What you need to do:
Filter the records below for the word "size". Copy each line that holds it.
====== Records for the exercise ======
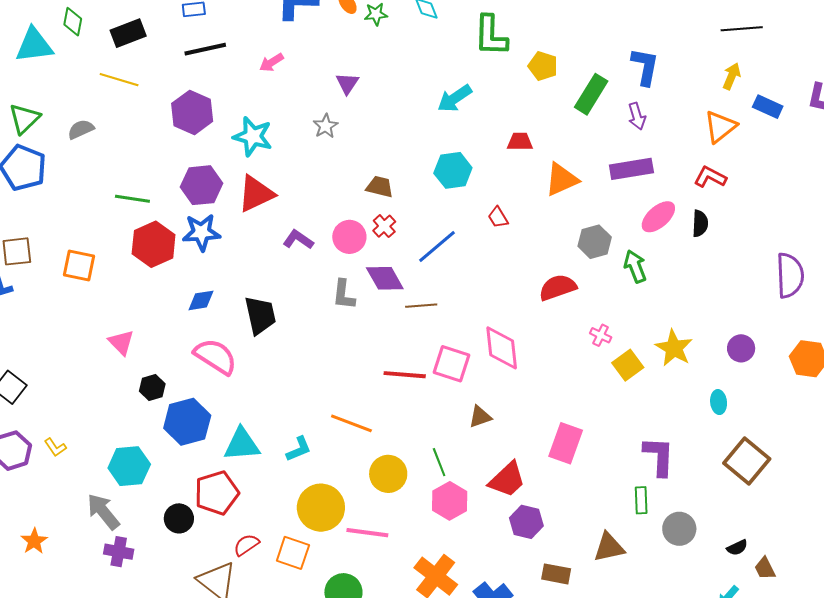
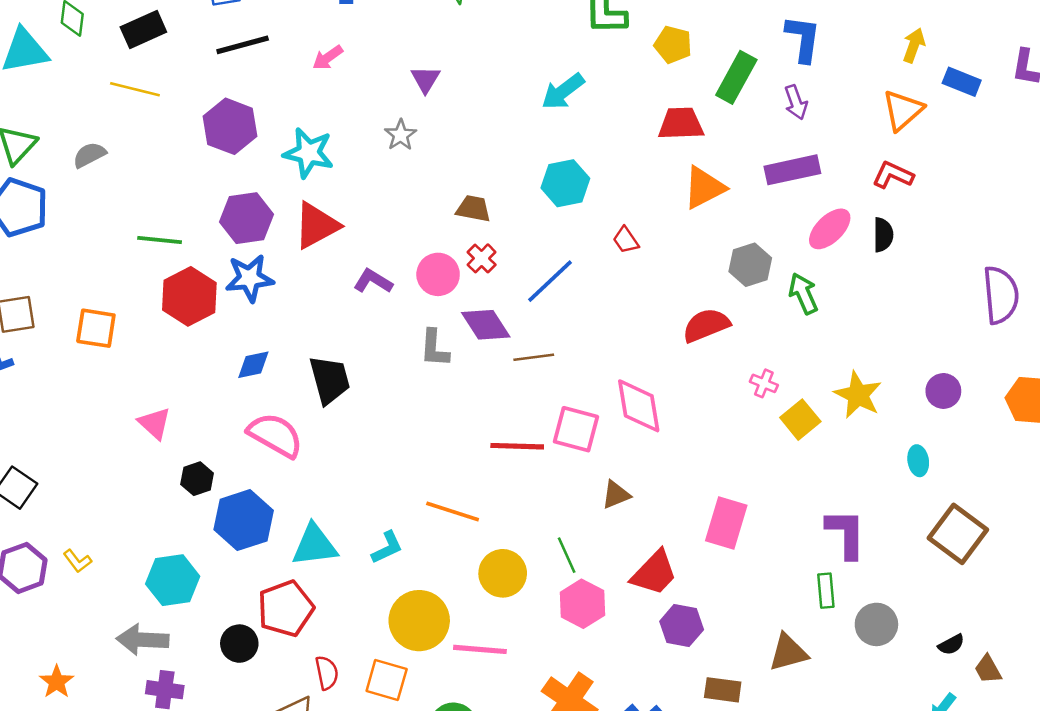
red trapezoid: (520, 142) -> (681, 124), moved, size x1.4
gray arrow: (103, 512) -> (143, 640), turned -45
red semicircle: (246, 545) -> (327, 673), turned 116

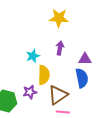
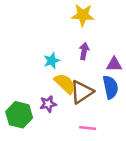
yellow semicircle: (44, 75) -> (65, 84), turned -48
brown triangle: (58, 95) -> (82, 92), moved

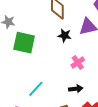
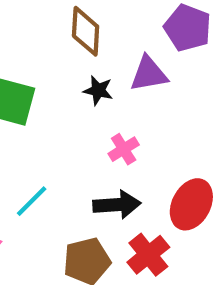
black arrow: (76, 89) -> (117, 205), size x1.5

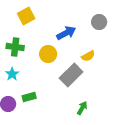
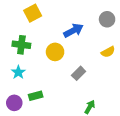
yellow semicircle: (88, 56) -> (108, 52), moved
gray rectangle: (71, 75) -> (79, 73), size x0.6

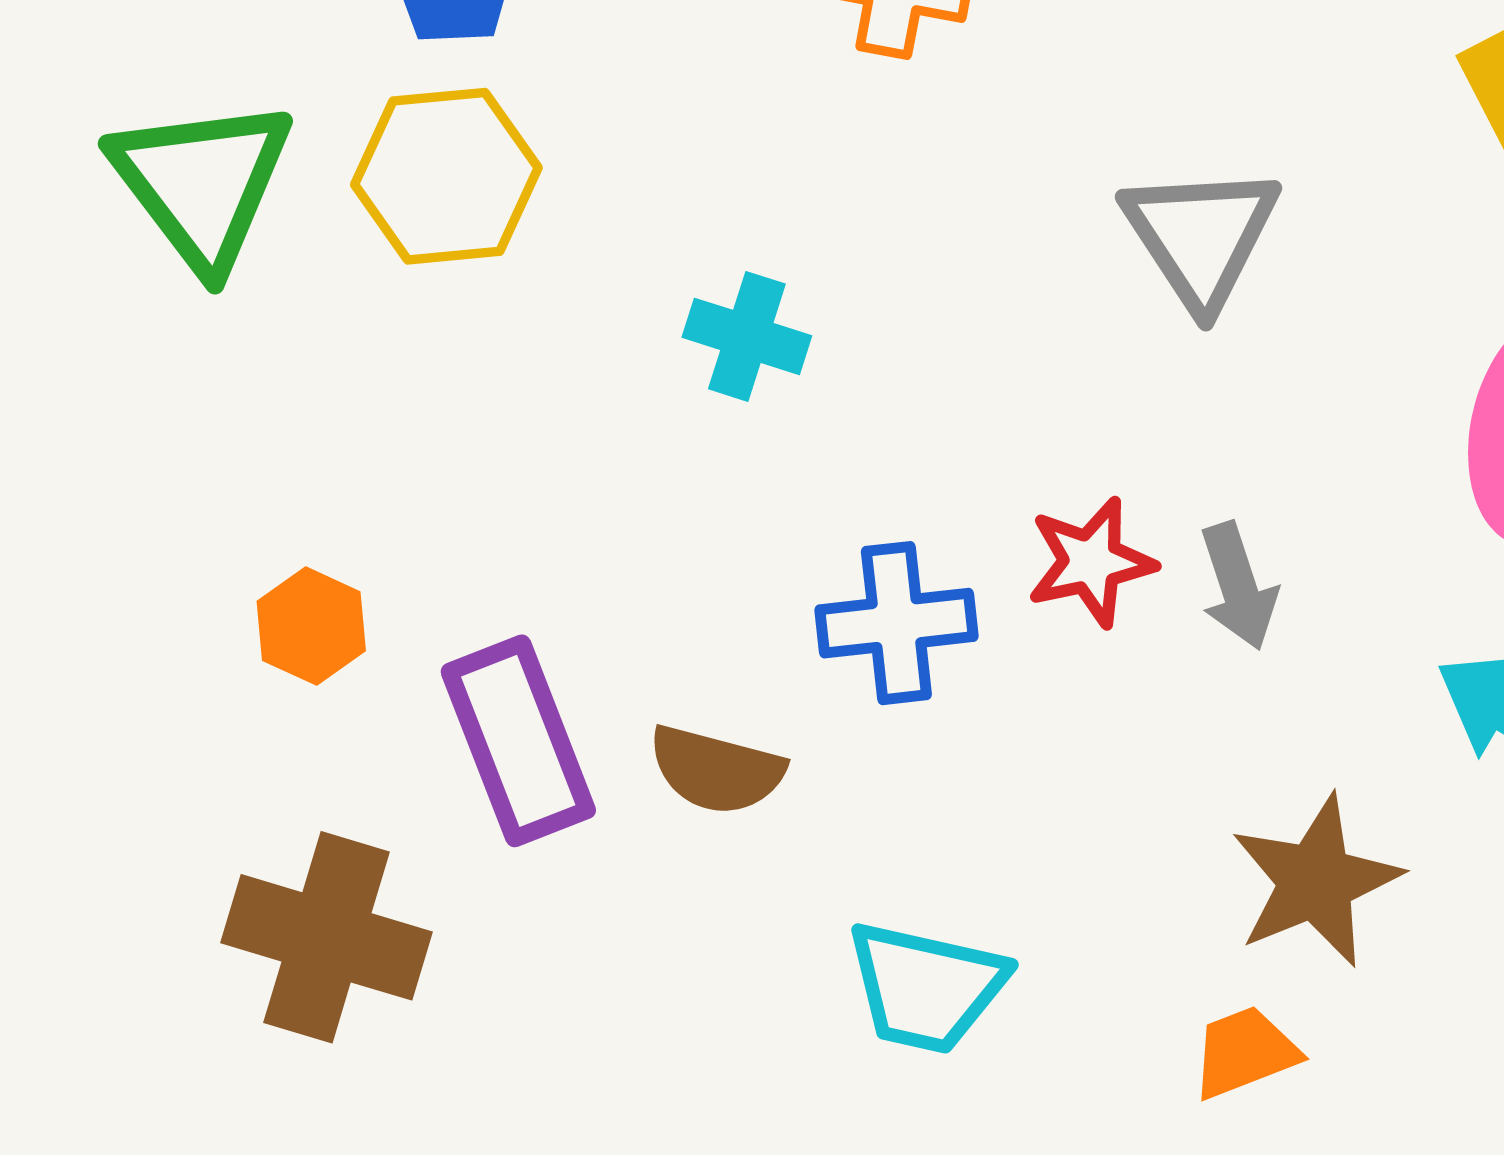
======
Task response:
red trapezoid: (520, 142) -> (681, 124), moved, size x1.4
black arrow: (76, 89) -> (117, 205), size x1.5
gray rectangle: (71, 75) -> (79, 73), size x0.6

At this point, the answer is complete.